> [Activity] The complete listing goes into the output exactly, without its pictures.

> [Data excerpt]
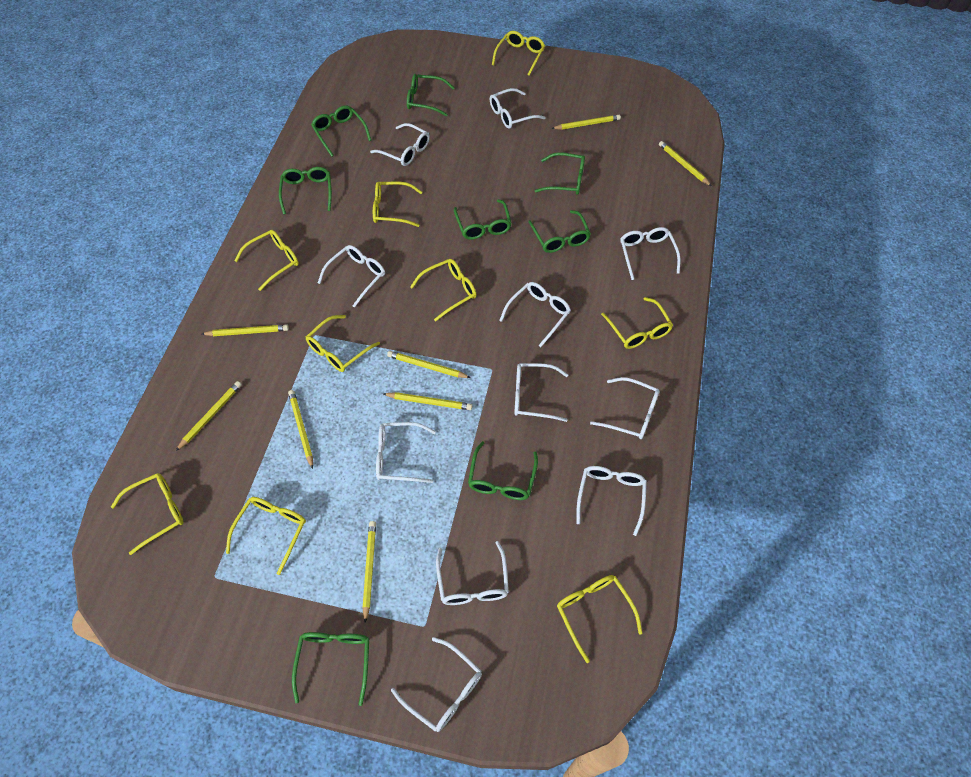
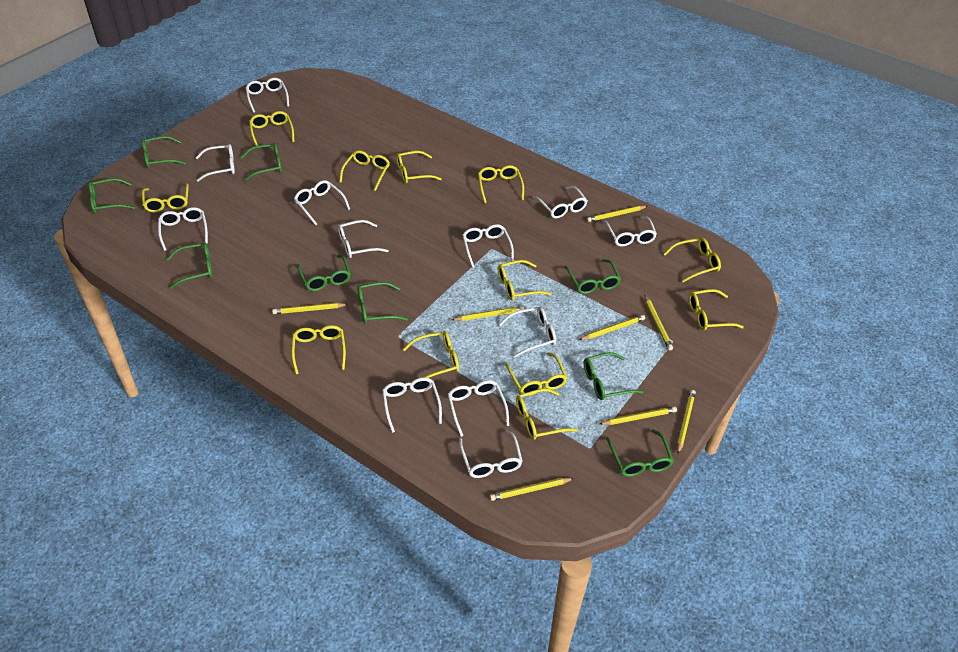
green glasses: 8 -> 9
white glasses: 11 -> 12
yellow glasses: 9 -> 12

> [Answer for the task]
green glasses: 8 -> 9
white glasses: 11 -> 12
yellow glasses: 9 -> 12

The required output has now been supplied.